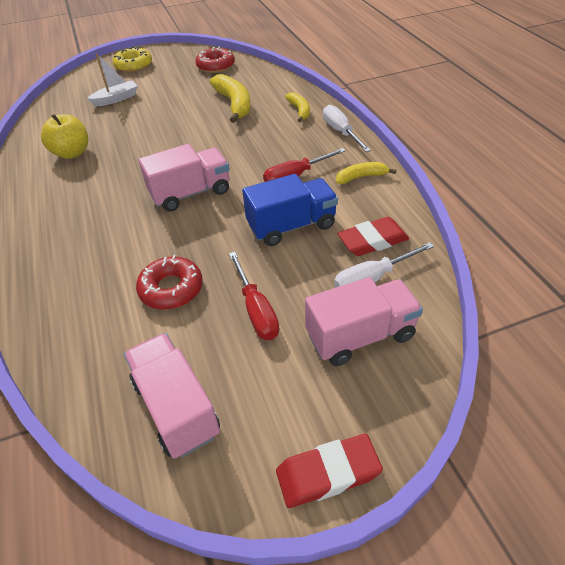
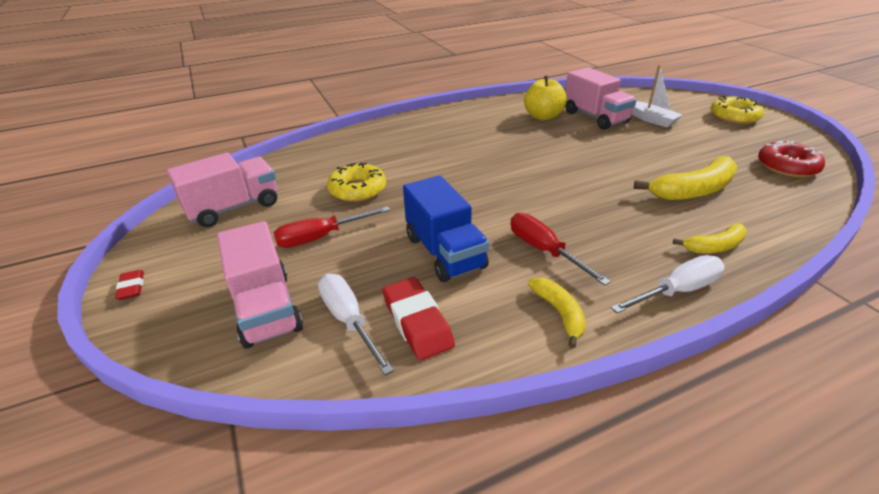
camera: 85 degrees right, 10 degrees down
(171, 289) = (358, 190): red donut -> yellow donut
(191, 193) = (494, 182): pink truck -> pink truck (595, 117)
(328, 473) = (132, 287): red eraser -> red eraser, size x0.54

* * *

_Exercise directions:_ With the pictures removed, output the listing above exactly.

_Answer space:_
camera: 85 degrees right, 10 degrees down
(171, 289) = (358, 190): red donut -> yellow donut
(191, 193) = (494, 182): pink truck -> pink truck (595, 117)
(328, 473) = (132, 287): red eraser -> red eraser, size x0.54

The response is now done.